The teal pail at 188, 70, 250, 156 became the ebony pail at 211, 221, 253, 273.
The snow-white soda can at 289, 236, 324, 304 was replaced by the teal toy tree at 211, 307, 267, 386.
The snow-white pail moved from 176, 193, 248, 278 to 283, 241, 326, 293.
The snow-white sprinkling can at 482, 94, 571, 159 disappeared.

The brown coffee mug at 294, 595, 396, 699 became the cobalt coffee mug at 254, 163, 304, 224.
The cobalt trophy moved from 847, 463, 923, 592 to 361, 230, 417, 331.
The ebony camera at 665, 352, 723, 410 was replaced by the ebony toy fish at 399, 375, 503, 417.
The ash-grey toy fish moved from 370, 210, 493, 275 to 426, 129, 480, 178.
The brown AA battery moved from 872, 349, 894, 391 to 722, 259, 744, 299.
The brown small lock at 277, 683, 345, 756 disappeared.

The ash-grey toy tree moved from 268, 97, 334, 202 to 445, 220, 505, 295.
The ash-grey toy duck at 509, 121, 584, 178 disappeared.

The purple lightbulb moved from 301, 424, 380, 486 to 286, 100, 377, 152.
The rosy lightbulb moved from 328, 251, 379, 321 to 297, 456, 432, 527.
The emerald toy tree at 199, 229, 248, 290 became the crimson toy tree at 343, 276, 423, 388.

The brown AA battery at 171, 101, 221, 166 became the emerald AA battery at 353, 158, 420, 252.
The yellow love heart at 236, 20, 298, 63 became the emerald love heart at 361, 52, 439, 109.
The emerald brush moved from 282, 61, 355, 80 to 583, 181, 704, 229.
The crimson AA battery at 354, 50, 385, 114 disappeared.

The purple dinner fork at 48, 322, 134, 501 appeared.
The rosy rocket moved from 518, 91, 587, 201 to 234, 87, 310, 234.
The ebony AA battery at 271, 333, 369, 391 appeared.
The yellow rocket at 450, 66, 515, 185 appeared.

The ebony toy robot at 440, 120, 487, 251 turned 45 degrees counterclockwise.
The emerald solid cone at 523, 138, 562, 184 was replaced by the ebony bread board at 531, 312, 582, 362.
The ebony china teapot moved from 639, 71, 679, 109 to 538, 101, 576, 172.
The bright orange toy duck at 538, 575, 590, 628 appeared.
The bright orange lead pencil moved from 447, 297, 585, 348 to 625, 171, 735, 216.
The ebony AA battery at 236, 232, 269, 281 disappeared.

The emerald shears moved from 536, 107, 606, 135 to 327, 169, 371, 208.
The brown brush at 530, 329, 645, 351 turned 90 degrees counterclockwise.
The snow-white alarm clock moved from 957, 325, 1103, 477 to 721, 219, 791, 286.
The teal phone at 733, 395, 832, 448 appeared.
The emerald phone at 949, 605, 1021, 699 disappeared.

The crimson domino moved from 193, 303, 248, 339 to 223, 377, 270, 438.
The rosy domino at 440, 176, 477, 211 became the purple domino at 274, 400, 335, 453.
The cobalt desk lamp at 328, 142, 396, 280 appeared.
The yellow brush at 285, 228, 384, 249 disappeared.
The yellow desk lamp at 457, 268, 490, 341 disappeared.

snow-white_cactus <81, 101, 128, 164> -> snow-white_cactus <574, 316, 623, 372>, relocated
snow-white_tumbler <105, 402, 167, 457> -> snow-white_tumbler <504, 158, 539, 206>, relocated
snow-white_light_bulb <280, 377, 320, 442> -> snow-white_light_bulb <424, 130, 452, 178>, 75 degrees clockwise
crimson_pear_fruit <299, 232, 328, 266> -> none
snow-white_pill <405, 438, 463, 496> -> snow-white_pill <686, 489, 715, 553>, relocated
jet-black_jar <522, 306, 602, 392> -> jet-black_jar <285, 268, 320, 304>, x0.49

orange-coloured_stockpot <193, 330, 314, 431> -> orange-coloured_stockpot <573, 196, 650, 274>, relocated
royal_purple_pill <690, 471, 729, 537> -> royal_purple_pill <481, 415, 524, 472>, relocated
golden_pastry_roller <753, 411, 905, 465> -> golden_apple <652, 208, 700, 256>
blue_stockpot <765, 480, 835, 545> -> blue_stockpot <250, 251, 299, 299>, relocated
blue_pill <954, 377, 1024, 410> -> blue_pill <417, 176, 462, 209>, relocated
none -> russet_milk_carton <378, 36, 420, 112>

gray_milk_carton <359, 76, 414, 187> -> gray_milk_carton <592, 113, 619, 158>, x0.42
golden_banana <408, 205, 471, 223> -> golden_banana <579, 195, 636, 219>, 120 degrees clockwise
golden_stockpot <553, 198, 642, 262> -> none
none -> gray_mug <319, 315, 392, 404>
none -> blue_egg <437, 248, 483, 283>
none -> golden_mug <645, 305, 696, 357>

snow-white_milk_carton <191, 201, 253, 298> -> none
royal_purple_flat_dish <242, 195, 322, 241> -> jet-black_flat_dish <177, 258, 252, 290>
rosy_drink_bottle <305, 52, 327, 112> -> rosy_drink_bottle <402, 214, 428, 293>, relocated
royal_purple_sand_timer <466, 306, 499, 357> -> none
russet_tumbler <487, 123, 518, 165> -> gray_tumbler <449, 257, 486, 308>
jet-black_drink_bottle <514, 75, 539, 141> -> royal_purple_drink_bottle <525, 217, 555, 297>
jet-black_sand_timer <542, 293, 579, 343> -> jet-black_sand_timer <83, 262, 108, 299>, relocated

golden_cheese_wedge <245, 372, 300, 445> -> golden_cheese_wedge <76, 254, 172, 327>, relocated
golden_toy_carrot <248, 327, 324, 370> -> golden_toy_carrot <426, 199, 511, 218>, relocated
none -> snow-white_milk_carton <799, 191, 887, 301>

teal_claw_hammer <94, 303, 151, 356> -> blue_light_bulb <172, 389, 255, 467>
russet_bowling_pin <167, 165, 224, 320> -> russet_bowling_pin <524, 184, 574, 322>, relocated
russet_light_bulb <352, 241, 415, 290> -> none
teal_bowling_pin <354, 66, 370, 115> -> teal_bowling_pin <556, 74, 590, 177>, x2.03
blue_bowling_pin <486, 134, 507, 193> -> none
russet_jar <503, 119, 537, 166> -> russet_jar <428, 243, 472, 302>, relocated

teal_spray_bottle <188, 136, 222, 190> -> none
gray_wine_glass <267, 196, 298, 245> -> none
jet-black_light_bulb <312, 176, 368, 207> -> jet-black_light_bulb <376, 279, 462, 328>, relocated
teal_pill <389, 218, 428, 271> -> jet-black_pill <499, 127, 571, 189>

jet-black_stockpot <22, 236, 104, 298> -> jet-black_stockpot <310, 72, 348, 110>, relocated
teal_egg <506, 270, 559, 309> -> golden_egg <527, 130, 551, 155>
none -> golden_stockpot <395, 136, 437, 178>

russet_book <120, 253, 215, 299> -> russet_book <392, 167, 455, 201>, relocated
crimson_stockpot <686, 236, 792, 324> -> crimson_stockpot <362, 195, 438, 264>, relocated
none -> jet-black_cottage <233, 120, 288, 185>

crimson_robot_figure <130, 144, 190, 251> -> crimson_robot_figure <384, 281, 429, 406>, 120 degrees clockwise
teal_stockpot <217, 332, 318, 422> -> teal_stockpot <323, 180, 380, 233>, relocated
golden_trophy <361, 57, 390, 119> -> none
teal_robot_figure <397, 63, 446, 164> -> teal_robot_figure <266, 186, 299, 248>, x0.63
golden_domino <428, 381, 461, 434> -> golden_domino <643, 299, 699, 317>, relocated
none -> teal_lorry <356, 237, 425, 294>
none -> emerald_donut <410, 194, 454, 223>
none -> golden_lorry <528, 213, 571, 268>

################

One inclusive range is required: first line of the data through the line containing "The snow-white pail". Set it down exactly and output nothing else.

The teal pail at 188, 70, 250, 156 became the ebony pail at 211, 221, 253, 273.
The snow-white soda can at 289, 236, 324, 304 was replaced by the teal toy tree at 211, 307, 267, 386.
The snow-white pail moved from 176, 193, 248, 278 to 283, 241, 326, 293.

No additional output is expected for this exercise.